WHAT NEEDS TO BE DONE ▸ Find how many lines below hold "spinning", then state that number by itself.

━━━━━━━━━━━━━━━━━━━━━━━━━━━━━━

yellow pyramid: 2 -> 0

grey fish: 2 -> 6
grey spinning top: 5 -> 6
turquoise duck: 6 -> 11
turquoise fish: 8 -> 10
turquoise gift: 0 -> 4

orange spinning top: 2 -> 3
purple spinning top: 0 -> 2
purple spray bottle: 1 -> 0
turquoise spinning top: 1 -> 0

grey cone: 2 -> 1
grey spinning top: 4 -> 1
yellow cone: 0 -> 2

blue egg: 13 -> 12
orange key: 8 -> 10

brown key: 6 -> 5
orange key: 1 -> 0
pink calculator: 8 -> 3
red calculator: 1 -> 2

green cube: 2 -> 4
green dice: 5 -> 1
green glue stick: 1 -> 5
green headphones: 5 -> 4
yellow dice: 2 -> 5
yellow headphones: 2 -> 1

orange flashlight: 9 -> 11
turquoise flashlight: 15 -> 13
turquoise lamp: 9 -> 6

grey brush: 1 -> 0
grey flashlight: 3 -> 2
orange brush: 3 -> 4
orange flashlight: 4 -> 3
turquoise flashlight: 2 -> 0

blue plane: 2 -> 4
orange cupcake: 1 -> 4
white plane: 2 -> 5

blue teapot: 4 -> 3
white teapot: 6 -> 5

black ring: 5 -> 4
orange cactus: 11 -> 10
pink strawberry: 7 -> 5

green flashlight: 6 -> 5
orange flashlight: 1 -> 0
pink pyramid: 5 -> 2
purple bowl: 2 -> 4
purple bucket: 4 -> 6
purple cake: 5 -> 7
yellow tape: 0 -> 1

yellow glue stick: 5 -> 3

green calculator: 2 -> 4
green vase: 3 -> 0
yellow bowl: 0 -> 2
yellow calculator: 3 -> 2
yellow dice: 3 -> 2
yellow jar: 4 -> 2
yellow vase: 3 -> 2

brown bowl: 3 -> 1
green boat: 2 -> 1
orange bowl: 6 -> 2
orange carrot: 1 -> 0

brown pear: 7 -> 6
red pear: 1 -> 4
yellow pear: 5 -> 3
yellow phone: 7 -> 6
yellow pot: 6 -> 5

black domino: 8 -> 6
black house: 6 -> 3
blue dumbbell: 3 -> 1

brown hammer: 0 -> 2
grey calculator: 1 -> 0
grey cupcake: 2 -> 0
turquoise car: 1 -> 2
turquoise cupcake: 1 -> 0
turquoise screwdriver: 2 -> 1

━━━━━━━━━━━━━━━━━━━━━━━━━━━━━━

SOLUTION FOR THIS EXERCISE ▸ 5